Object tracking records
· · · ·

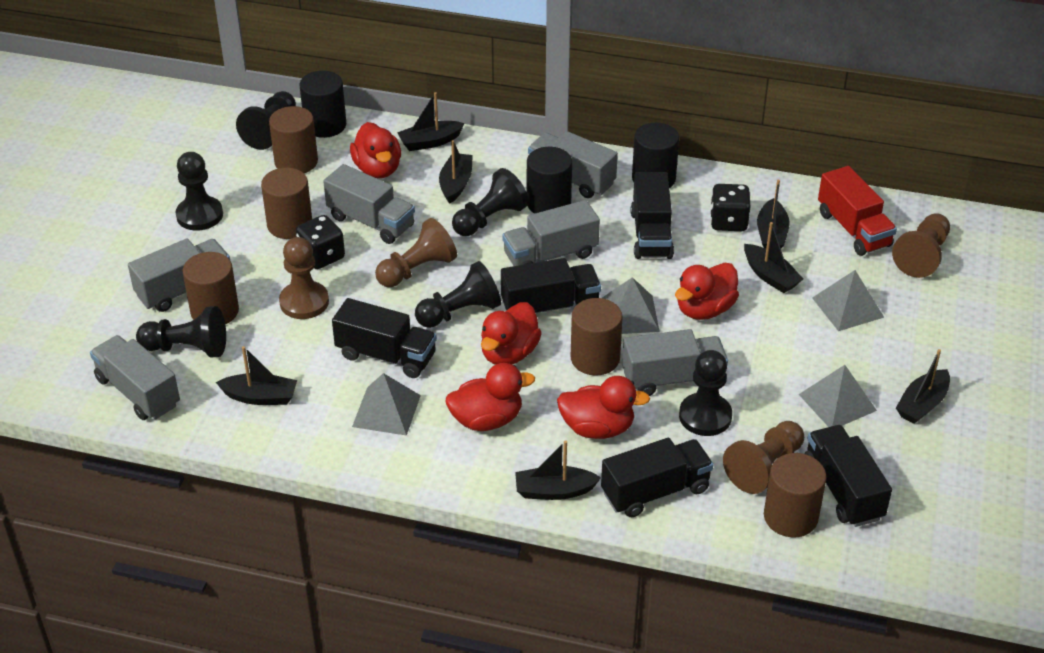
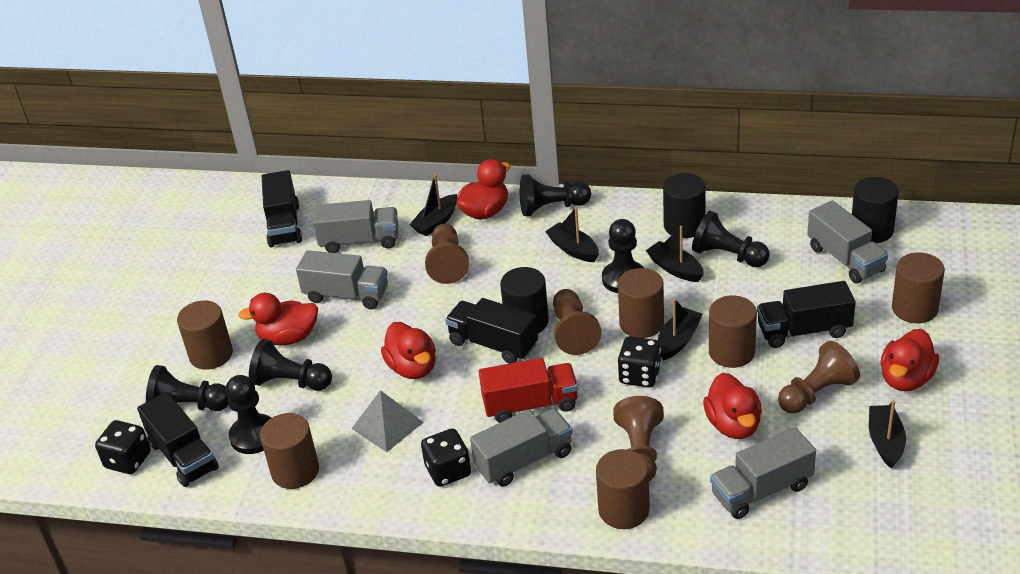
black boat: 7 -> 5
black dice: 2 -> 3
black truck: 5 -> 4
brown cylinder: 5 -> 6
grey pyramid: 4 -> 1
grey truck: 6 -> 5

· · · ·

The answer should be only the number of lines in the data that include "black".

3